Aim of the task: Below is some data. Retype exactly the lines starting at the one with "R12: 22k (VMID, VP) -> 22k (GND, VMID)" and ending at the one with "V3: 6V (plus".

[[ Supplied records open ]]

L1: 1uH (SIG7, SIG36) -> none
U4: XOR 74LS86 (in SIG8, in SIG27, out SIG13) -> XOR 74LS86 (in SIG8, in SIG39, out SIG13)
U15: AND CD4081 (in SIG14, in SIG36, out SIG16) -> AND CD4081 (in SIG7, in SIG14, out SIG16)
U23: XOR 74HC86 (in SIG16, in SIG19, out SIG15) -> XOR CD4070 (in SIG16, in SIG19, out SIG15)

[[ Supplied records closed ]]
[[ Supplied records open ]]

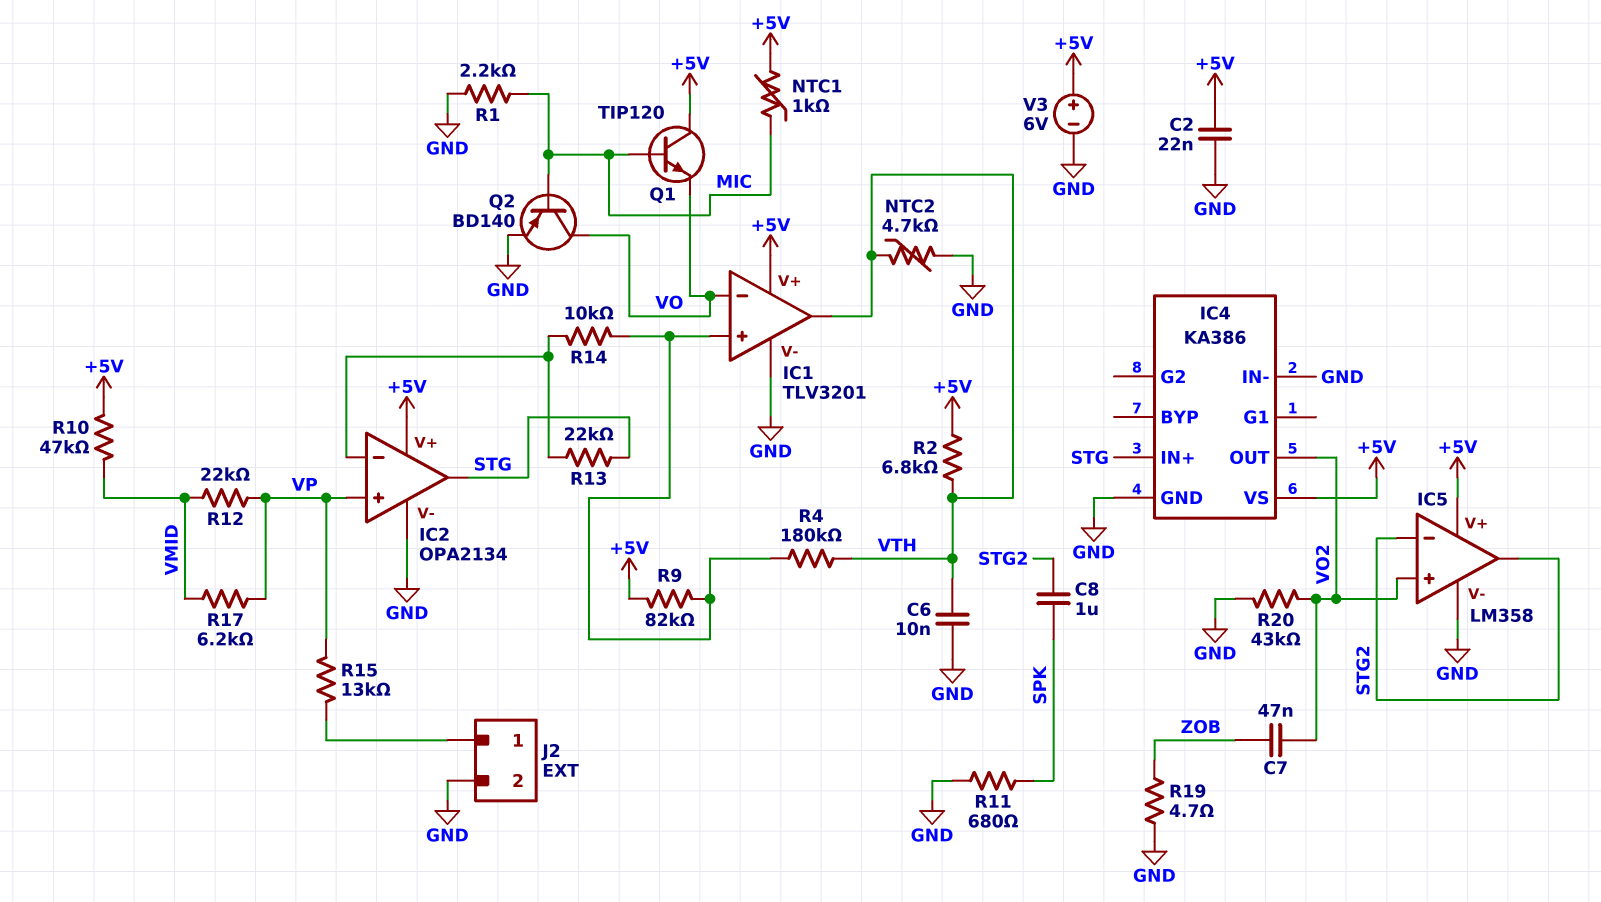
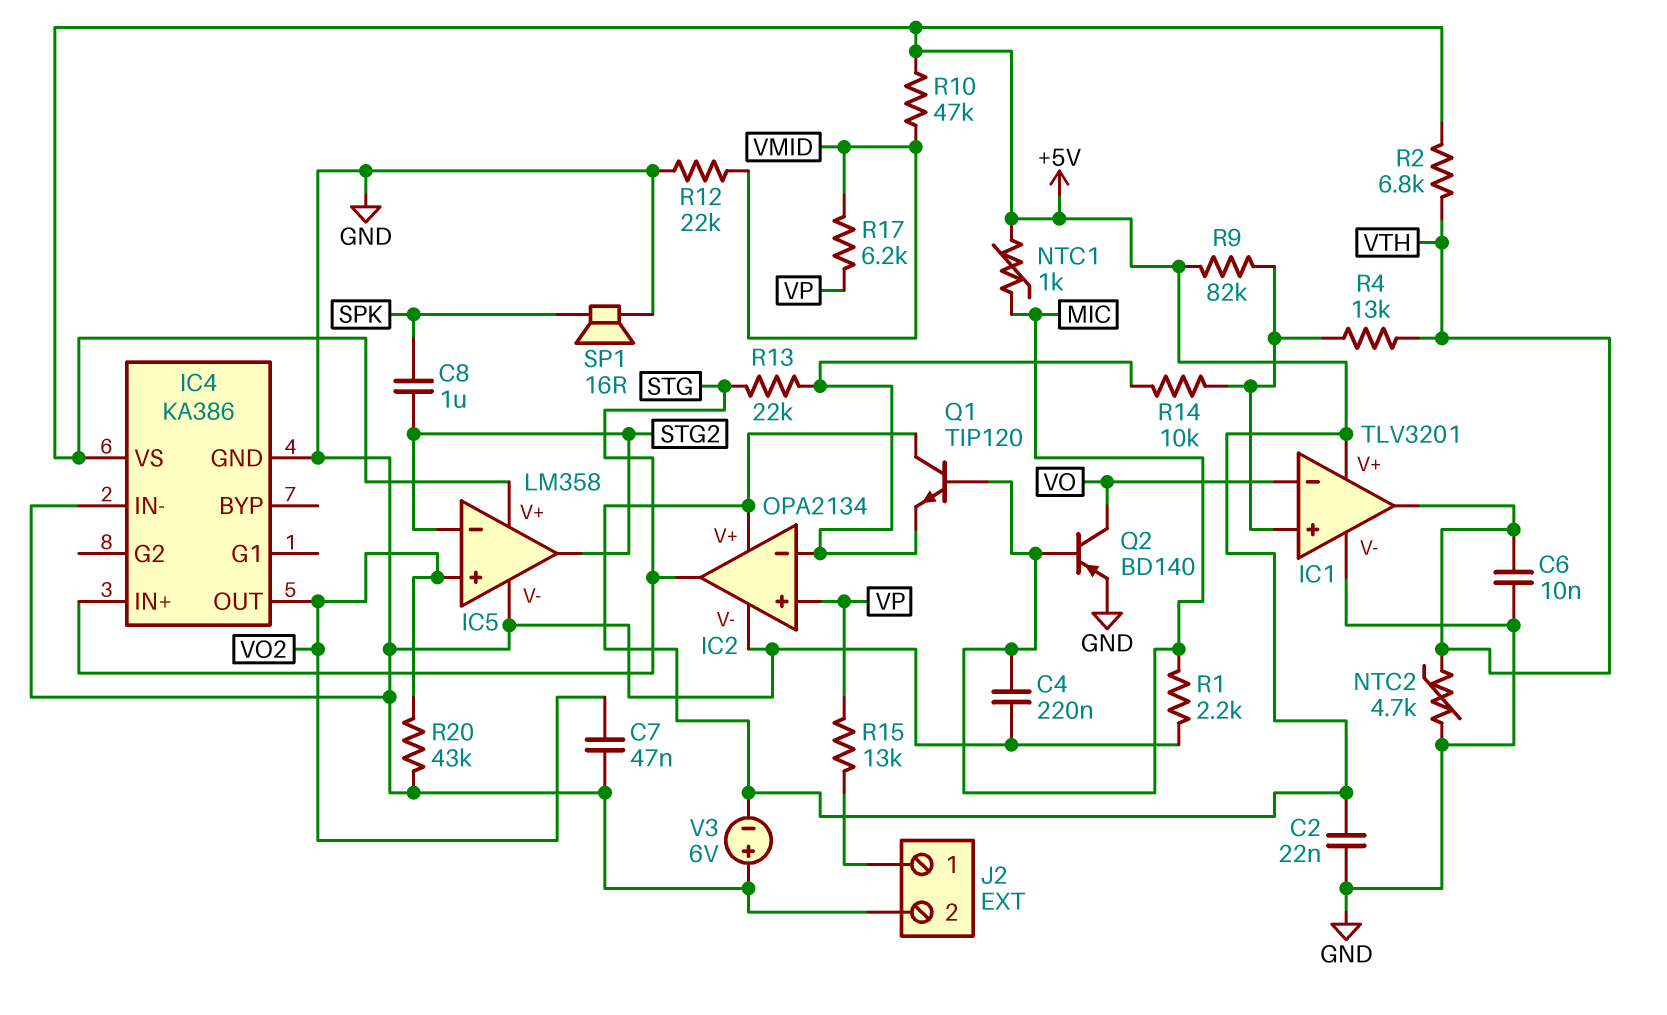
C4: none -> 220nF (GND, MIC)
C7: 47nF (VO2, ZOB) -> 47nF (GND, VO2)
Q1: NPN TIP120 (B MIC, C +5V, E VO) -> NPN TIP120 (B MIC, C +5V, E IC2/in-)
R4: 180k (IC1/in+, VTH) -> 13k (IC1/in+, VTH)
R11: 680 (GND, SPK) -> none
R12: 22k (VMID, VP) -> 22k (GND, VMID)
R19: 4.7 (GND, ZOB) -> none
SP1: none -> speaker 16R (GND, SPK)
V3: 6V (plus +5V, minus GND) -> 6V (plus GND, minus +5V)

[[ Supplied records closed ]]

Solution to this exercise:
R12: 22k (VMID, VP) -> 22k (GND, VMID)
R19: 4.7 (GND, ZOB) -> none
SP1: none -> speaker 16R (GND, SPK)
V3: 6V (plus +5V, minus GND) -> 6V (plus GND, minus +5V)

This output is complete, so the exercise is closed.